[Material provided — start]

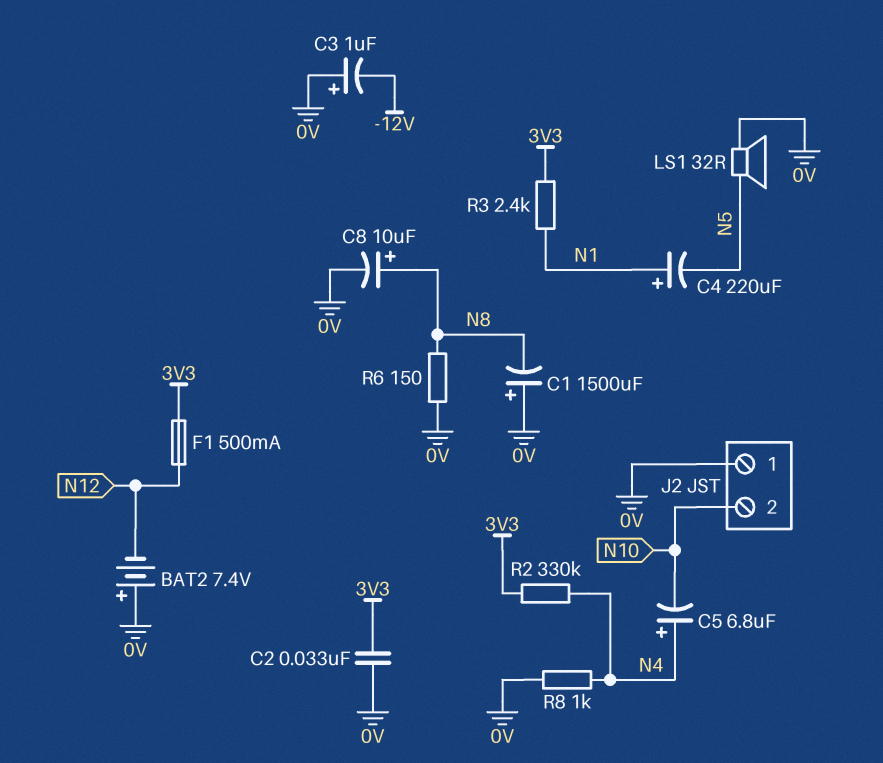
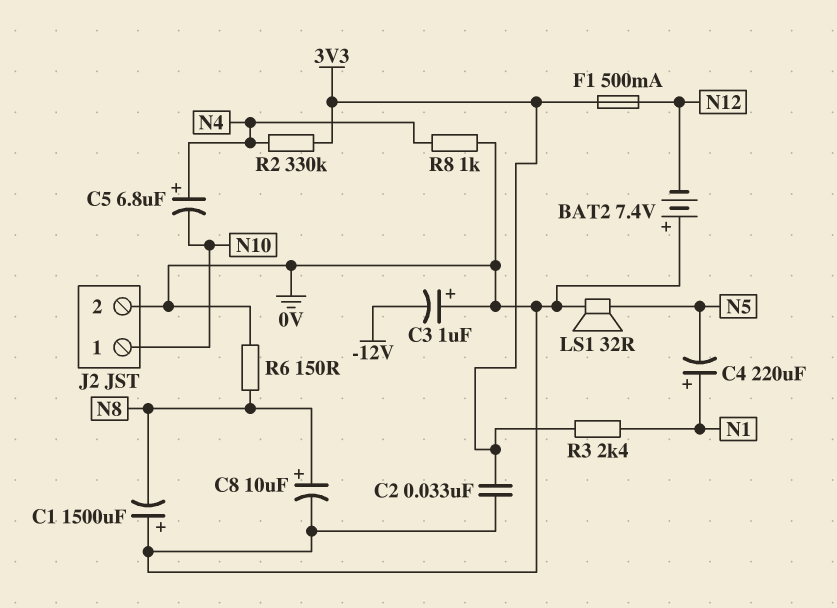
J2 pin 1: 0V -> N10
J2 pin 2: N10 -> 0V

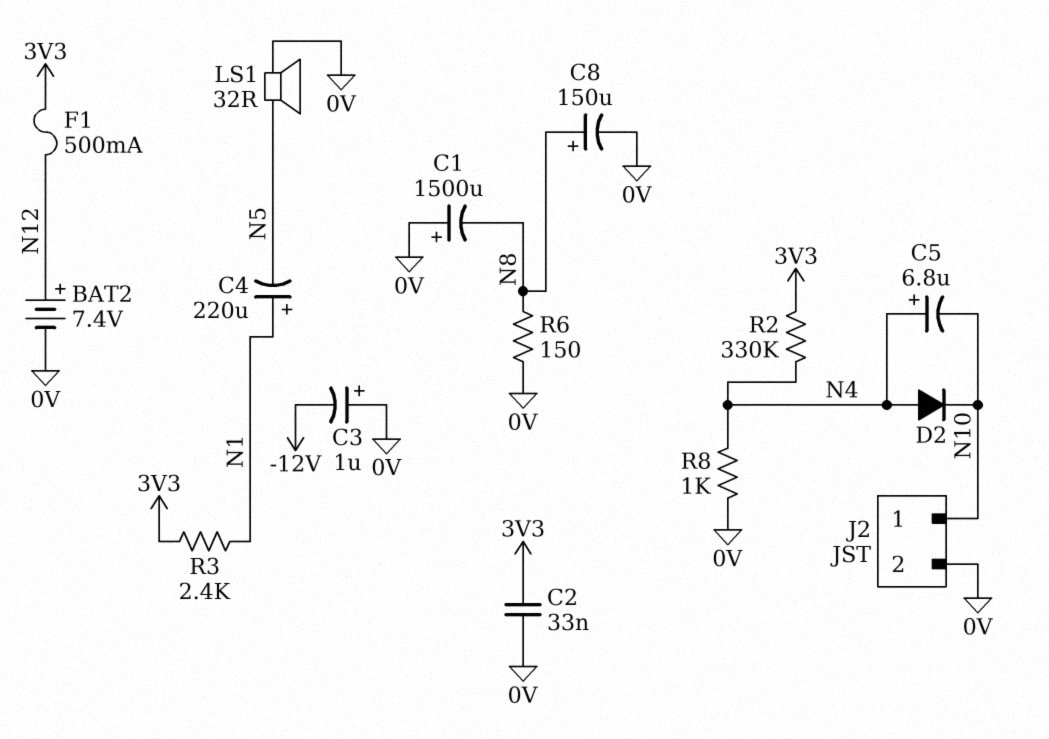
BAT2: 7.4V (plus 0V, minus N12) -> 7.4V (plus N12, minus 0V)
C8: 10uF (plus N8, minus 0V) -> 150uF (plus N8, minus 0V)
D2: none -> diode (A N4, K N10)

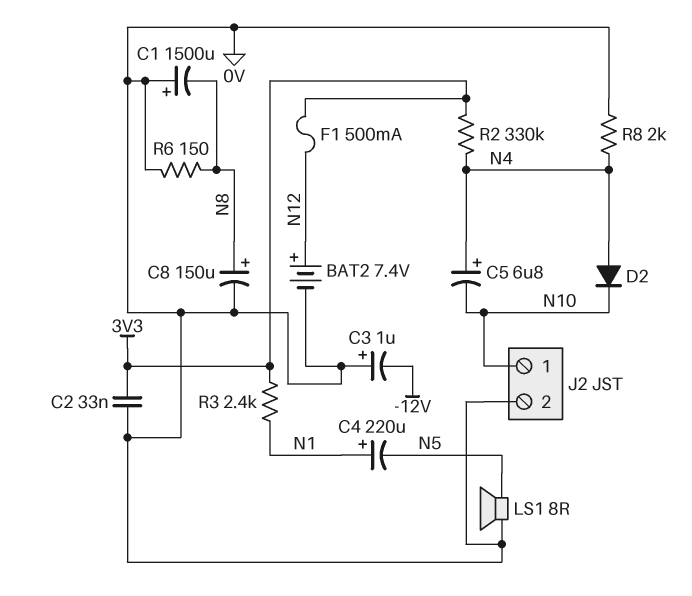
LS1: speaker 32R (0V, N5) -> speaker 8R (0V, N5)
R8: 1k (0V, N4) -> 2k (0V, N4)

[Material provided — finish]

The task:
Retype the data above in full, exactly as it stands, and skip any image.

Response to this exercise:
J2 pin 1: 0V -> N10
J2 pin 2: N10 -> 0V

BAT2: 7.4V (plus 0V, minus N12) -> 7.4V (plus N12, minus 0V)
C8: 10uF (plus N8, minus 0V) -> 150uF (plus N8, minus 0V)
D2: none -> diode (A N4, K N10)

LS1: speaker 32R (0V, N5) -> speaker 8R (0V, N5)
R8: 1k (0V, N4) -> 2k (0V, N4)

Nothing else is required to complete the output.